--- Given data ---

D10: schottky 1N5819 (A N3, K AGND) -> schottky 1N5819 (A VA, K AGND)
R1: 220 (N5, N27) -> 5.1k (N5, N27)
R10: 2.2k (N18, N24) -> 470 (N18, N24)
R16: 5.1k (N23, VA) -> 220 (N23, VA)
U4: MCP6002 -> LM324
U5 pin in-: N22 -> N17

---

• [Problem to solve] What is needed is an exact copy of all the entries.

• [Solution for this task]
D10: schottky 1N5819 (A N3, K AGND) -> schottky 1N5819 (A VA, K AGND)
R1: 220 (N5, N27) -> 5.1k (N5, N27)
R10: 2.2k (N18, N24) -> 470 (N18, N24)
R16: 5.1k (N23, VA) -> 220 (N23, VA)
U4: MCP6002 -> LM324
U5 pin in-: N22 -> N17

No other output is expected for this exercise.